**YOUR INSTRUCTIONS**
Print back every record below, exactly as it stands.

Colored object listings
· · · · ·

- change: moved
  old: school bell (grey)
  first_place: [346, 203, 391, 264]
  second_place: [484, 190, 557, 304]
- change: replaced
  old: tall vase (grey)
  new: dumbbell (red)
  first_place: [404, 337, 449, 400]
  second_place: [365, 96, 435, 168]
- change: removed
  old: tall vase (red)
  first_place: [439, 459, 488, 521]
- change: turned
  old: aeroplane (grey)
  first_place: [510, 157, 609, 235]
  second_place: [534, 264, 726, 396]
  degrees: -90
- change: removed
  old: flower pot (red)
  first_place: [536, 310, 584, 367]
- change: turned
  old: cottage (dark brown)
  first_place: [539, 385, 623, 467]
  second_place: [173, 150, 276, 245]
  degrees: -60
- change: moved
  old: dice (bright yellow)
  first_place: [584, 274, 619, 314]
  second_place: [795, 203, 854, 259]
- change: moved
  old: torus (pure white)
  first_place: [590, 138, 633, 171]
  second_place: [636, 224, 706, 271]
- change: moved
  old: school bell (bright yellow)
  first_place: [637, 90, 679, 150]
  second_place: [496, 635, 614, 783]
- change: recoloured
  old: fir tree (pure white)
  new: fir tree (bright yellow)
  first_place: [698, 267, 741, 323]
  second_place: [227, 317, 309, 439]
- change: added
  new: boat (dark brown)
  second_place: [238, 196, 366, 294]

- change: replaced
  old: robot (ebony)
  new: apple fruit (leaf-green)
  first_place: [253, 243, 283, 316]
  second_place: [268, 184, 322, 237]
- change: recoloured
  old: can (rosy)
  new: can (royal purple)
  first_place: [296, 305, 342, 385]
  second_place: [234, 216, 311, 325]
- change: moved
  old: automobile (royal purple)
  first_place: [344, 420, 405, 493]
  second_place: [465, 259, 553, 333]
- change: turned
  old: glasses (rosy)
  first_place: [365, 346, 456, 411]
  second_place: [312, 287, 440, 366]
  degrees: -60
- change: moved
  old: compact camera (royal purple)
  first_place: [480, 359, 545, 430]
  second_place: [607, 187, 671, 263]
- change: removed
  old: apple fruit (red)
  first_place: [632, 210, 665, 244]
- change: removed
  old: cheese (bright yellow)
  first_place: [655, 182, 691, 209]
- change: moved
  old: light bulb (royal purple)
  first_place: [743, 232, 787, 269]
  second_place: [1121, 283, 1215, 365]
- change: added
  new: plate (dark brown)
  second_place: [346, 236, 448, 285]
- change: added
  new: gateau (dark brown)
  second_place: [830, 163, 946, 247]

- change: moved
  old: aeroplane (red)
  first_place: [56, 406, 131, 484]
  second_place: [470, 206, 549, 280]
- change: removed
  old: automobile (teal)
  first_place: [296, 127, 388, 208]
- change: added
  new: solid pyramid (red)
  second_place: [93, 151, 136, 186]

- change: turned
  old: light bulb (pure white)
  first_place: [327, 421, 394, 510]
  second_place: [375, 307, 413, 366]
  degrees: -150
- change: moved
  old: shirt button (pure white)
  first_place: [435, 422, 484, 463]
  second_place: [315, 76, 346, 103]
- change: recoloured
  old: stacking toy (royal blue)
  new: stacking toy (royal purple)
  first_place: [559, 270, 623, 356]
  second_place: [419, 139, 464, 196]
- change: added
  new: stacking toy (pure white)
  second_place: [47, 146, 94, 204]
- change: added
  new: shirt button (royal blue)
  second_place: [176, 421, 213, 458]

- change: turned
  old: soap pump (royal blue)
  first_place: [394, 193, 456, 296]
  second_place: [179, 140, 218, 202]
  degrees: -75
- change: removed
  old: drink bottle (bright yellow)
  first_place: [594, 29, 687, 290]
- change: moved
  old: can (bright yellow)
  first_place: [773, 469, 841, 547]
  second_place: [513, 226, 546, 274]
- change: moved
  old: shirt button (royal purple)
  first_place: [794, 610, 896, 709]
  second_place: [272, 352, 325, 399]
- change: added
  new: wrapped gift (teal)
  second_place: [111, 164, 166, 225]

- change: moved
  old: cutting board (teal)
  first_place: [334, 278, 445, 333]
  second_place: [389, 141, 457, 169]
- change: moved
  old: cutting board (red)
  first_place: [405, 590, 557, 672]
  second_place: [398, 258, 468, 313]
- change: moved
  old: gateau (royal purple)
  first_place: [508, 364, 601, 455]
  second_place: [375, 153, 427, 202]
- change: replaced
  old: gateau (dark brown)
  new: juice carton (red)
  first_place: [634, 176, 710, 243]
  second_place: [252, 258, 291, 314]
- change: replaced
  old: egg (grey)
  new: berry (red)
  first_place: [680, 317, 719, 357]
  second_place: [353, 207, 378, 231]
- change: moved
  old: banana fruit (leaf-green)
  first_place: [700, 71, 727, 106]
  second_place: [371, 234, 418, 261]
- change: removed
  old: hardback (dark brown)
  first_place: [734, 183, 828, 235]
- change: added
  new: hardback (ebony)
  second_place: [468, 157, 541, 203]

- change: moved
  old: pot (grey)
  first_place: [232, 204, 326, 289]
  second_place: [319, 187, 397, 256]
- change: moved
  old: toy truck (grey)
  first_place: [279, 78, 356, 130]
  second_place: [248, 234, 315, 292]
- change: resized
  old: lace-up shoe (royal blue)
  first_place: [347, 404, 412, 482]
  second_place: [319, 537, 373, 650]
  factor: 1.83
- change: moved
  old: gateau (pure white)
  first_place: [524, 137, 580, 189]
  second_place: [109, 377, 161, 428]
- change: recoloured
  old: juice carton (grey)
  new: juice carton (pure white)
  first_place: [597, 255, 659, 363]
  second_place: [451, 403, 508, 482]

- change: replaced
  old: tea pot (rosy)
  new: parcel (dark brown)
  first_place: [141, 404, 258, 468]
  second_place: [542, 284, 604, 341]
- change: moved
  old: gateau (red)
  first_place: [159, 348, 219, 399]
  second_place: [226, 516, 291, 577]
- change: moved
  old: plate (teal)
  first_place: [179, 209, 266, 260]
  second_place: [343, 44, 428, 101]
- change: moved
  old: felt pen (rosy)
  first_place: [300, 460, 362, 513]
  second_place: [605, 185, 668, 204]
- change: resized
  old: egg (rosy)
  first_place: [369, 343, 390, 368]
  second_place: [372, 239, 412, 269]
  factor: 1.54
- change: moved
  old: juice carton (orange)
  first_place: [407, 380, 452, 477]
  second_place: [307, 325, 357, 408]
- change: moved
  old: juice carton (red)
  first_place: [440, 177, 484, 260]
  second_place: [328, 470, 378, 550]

· · · · ·

**OUTPUT FOR THIS EXERCISE**
- change: moved
  old: school bell (grey)
  first_place: [346, 203, 391, 264]
  second_place: [484, 190, 557, 304]
- change: replaced
  old: tall vase (grey)
  new: dumbbell (red)
  first_place: [404, 337, 449, 400]
  second_place: [365, 96, 435, 168]
- change: removed
  old: tall vase (red)
  first_place: [439, 459, 488, 521]
- change: turned
  old: aeroplane (grey)
  first_place: [510, 157, 609, 235]
  second_place: [534, 264, 726, 396]
  degrees: -90
- change: removed
  old: flower pot (red)
  first_place: [536, 310, 584, 367]
- change: turned
  old: cottage (dark brown)
  first_place: [539, 385, 623, 467]
  second_place: [173, 150, 276, 245]
  degrees: -60
- change: moved
  old: dice (bright yellow)
  first_place: [584, 274, 619, 314]
  second_place: [795, 203, 854, 259]
- change: moved
  old: torus (pure white)
  first_place: [590, 138, 633, 171]
  second_place: [636, 224, 706, 271]
- change: moved
  old: school bell (bright yellow)
  first_place: [637, 90, 679, 150]
  second_place: [496, 635, 614, 783]
- change: recoloured
  old: fir tree (pure white)
  new: fir tree (bright yellow)
  first_place: [698, 267, 741, 323]
  second_place: [227, 317, 309, 439]
- change: added
  new: boat (dark brown)
  second_place: [238, 196, 366, 294]

- change: replaced
  old: robot (ebony)
  new: apple fruit (leaf-green)
  first_place: [253, 243, 283, 316]
  second_place: [268, 184, 322, 237]
- change: recoloured
  old: can (rosy)
  new: can (royal purple)
  first_place: [296, 305, 342, 385]
  second_place: [234, 216, 311, 325]
- change: moved
  old: automobile (royal purple)
  first_place: [344, 420, 405, 493]
  second_place: [465, 259, 553, 333]
- change: turned
  old: glasses (rosy)
  first_place: [365, 346, 456, 411]
  second_place: [312, 287, 440, 366]
  degrees: -60
- change: moved
  old: compact camera (royal purple)
  first_place: [480, 359, 545, 430]
  second_place: [607, 187, 671, 263]
- change: removed
  old: apple fruit (red)
  first_place: [632, 210, 665, 244]
- change: removed
  old: cheese (bright yellow)
  first_place: [655, 182, 691, 209]
- change: moved
  old: light bulb (royal purple)
  first_place: [743, 232, 787, 269]
  second_place: [1121, 283, 1215, 365]
- change: added
  new: plate (dark brown)
  second_place: [346, 236, 448, 285]
- change: added
  new: gateau (dark brown)
  second_place: [830, 163, 946, 247]

- change: moved
  old: aeroplane (red)
  first_place: [56, 406, 131, 484]
  second_place: [470, 206, 549, 280]
- change: removed
  old: automobile (teal)
  first_place: [296, 127, 388, 208]
- change: added
  new: solid pyramid (red)
  second_place: [93, 151, 136, 186]

- change: turned
  old: light bulb (pure white)
  first_place: [327, 421, 394, 510]
  second_place: [375, 307, 413, 366]
  degrees: -150
- change: moved
  old: shirt button (pure white)
  first_place: [435, 422, 484, 463]
  second_place: [315, 76, 346, 103]
- change: recoloured
  old: stacking toy (royal blue)
  new: stacking toy (royal purple)
  first_place: [559, 270, 623, 356]
  second_place: [419, 139, 464, 196]
- change: added
  new: stacking toy (pure white)
  second_place: [47, 146, 94, 204]
- change: added
  new: shirt button (royal blue)
  second_place: [176, 421, 213, 458]

- change: turned
  old: soap pump (royal blue)
  first_place: [394, 193, 456, 296]
  second_place: [179, 140, 218, 202]
  degrees: -75
- change: removed
  old: drink bottle (bright yellow)
  first_place: [594, 29, 687, 290]
- change: moved
  old: can (bright yellow)
  first_place: [773, 469, 841, 547]
  second_place: [513, 226, 546, 274]
- change: moved
  old: shirt button (royal purple)
  first_place: [794, 610, 896, 709]
  second_place: [272, 352, 325, 399]
- change: added
  new: wrapped gift (teal)
  second_place: [111, 164, 166, 225]

- change: moved
  old: cutting board (teal)
  first_place: [334, 278, 445, 333]
  second_place: [389, 141, 457, 169]
- change: moved
  old: cutting board (red)
  first_place: [405, 590, 557, 672]
  second_place: [398, 258, 468, 313]
- change: moved
  old: gateau (royal purple)
  first_place: [508, 364, 601, 455]
  second_place: [375, 153, 427, 202]
- change: replaced
  old: gateau (dark brown)
  new: juice carton (red)
  first_place: [634, 176, 710, 243]
  second_place: [252, 258, 291, 314]
- change: replaced
  old: egg (grey)
  new: berry (red)
  first_place: [680, 317, 719, 357]
  second_place: [353, 207, 378, 231]
- change: moved
  old: banana fruit (leaf-green)
  first_place: [700, 71, 727, 106]
  second_place: [371, 234, 418, 261]
- change: removed
  old: hardback (dark brown)
  first_place: [734, 183, 828, 235]
- change: added
  new: hardback (ebony)
  second_place: [468, 157, 541, 203]

- change: moved
  old: pot (grey)
  first_place: [232, 204, 326, 289]
  second_place: [319, 187, 397, 256]
- change: moved
  old: toy truck (grey)
  first_place: [279, 78, 356, 130]
  second_place: [248, 234, 315, 292]
- change: resized
  old: lace-up shoe (royal blue)
  first_place: [347, 404, 412, 482]
  second_place: [319, 537, 373, 650]
  factor: 1.83
- change: moved
  old: gateau (pure white)
  first_place: [524, 137, 580, 189]
  second_place: [109, 377, 161, 428]
- change: recoloured
  old: juice carton (grey)
  new: juice carton (pure white)
  first_place: [597, 255, 659, 363]
  second_place: [451, 403, 508, 482]

- change: replaced
  old: tea pot (rosy)
  new: parcel (dark brown)
  first_place: [141, 404, 258, 468]
  second_place: [542, 284, 604, 341]
- change: moved
  old: gateau (red)
  first_place: [159, 348, 219, 399]
  second_place: [226, 516, 291, 577]
- change: moved
  old: plate (teal)
  first_place: [179, 209, 266, 260]
  second_place: [343, 44, 428, 101]
- change: moved
  old: felt pen (rosy)
  first_place: [300, 460, 362, 513]
  second_place: [605, 185, 668, 204]
- change: resized
  old: egg (rosy)
  first_place: [369, 343, 390, 368]
  second_place: [372, 239, 412, 269]
  factor: 1.54
- change: moved
  old: juice carton (orange)
  first_place: [407, 380, 452, 477]
  second_place: [307, 325, 357, 408]
- change: moved
  old: juice carton (red)
  first_place: [440, 177, 484, 260]
  second_place: [328, 470, 378, 550]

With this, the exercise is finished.